Would you return the data exactly as given, except for its pictures?

+++ Task inputs +++

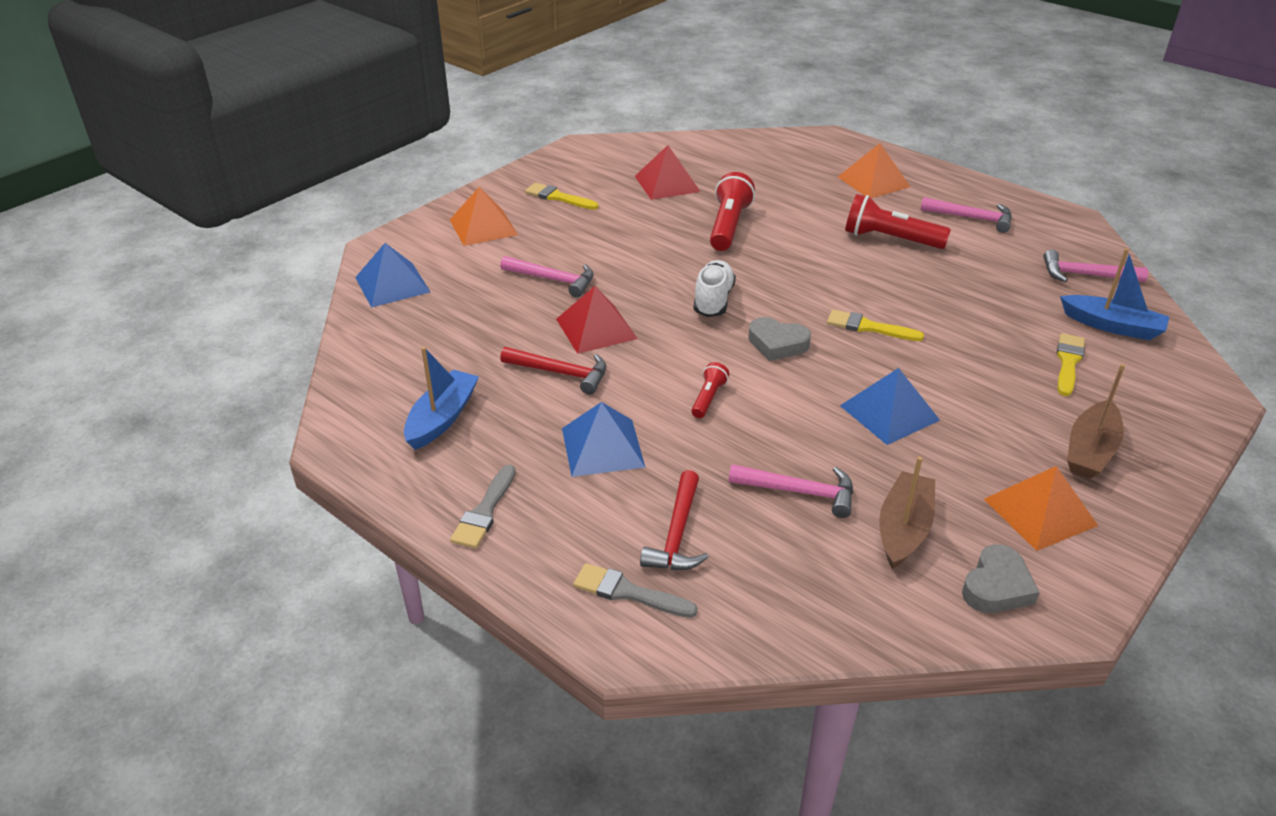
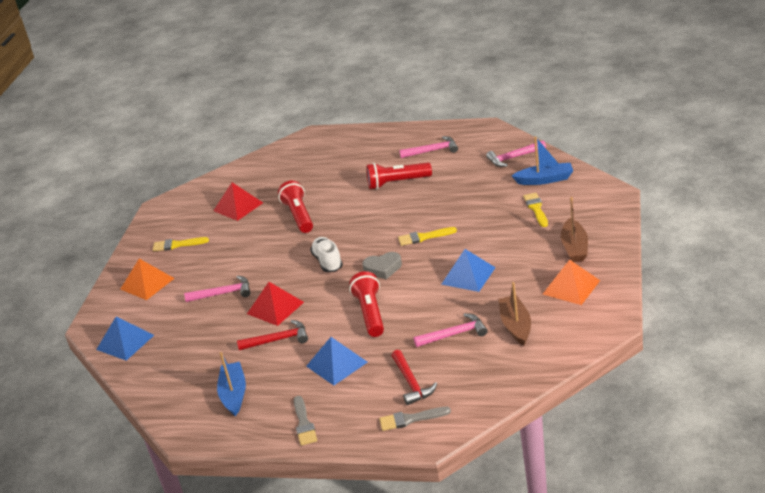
camera: 25 degrees left, 5 degrees down
(708, 398) = (370, 313): red flashlight -> red flashlight, size x1.89
(873, 181) = (361, 152): orange pyramid -> none
(996, 586) = (574, 329): grey heart -> none

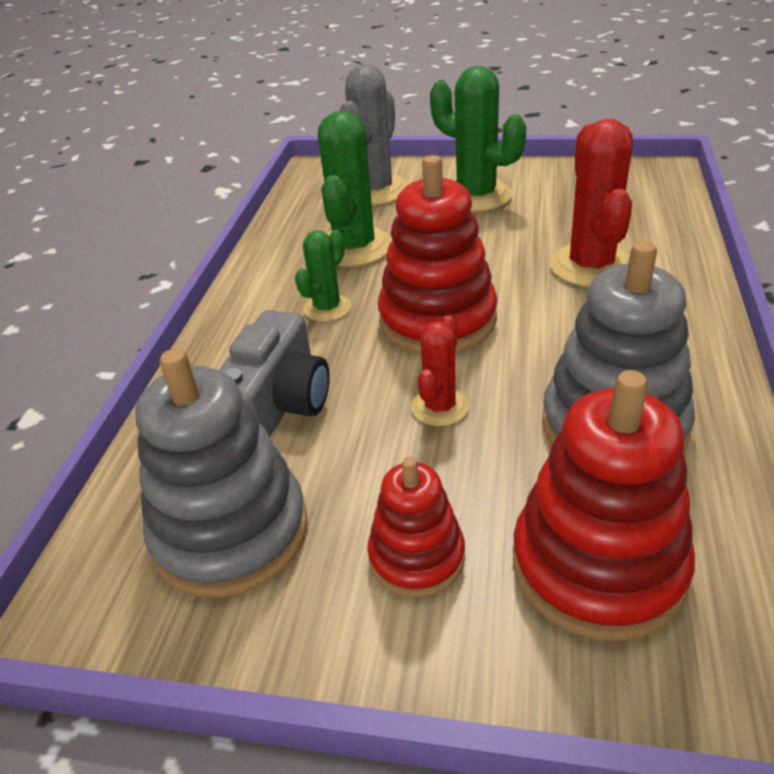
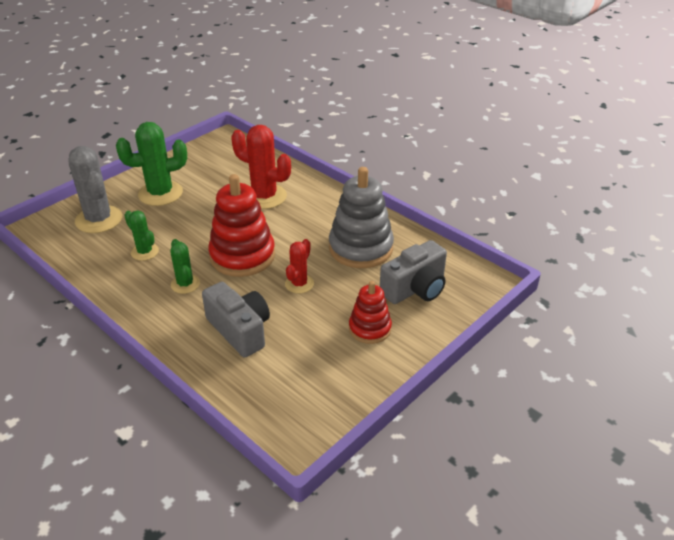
camera: 60 degrees left, 0 degrees up
(231, 532) = (304, 376): grey stacking toy -> none
(354, 247) = (144, 252): green cactus -> green cactus, size x0.56
(440, 407) = (299, 284): red cactus -> red cactus turned 60 degrees clockwise
(598, 566) = (415, 288): red stacking toy -> grey camera

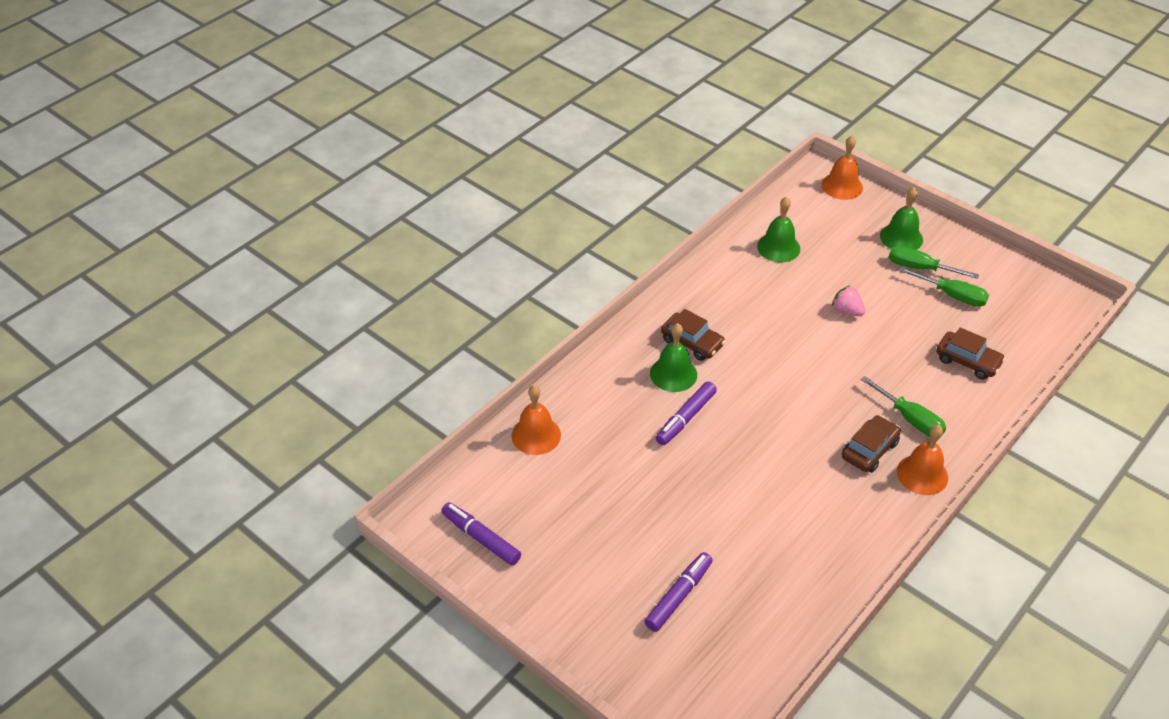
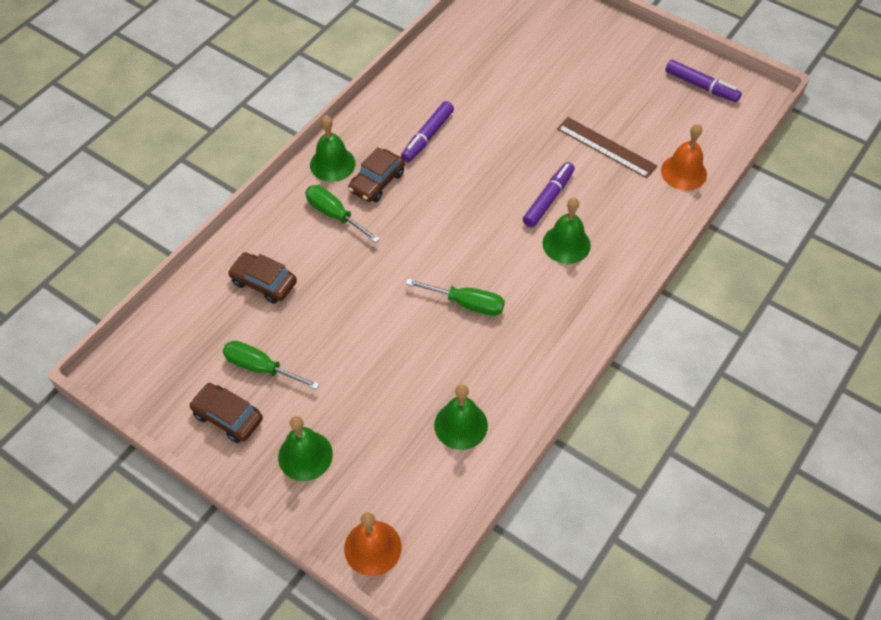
camera: 175 degrees right, 10 degrees up
(613, 469) = (606, 147): none -> brown ruler
(678, 596) = (536, 59): purple marker -> purple marker (427, 136)
(692, 342) = (552, 281): brown car -> brown car (228, 417)
(846, 311) = (384, 336): pink strawberry -> none
(920, 268) = (290, 406): green screwdriver -> green screwdriver (466, 303)
(922, 474) = (332, 164): orange bell -> green bell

+++

» **Answer to the exercise**:
camera: 25 degrees left, 5 degrees down
(708, 398) = (370, 313): red flashlight -> red flashlight, size x1.89
(873, 181) = (361, 152): orange pyramid -> none
(996, 586) = (574, 329): grey heart -> none

camera: 60 degrees left, 0 degrees up
(231, 532) = (304, 376): grey stacking toy -> none
(354, 247) = (144, 252): green cactus -> green cactus, size x0.56
(440, 407) = (299, 284): red cactus -> red cactus turned 60 degrees clockwise
(598, 566) = (415, 288): red stacking toy -> grey camera

camera: 175 degrees right, 10 degrees up
(613, 469) = (606, 147): none -> brown ruler
(678, 596) = (536, 59): purple marker -> purple marker (427, 136)
(692, 342) = (552, 281): brown car -> brown car (228, 417)
(846, 311) = (384, 336): pink strawberry -> none
(920, 268) = (290, 406): green screwdriver -> green screwdriver (466, 303)
(922, 474) = (332, 164): orange bell -> green bell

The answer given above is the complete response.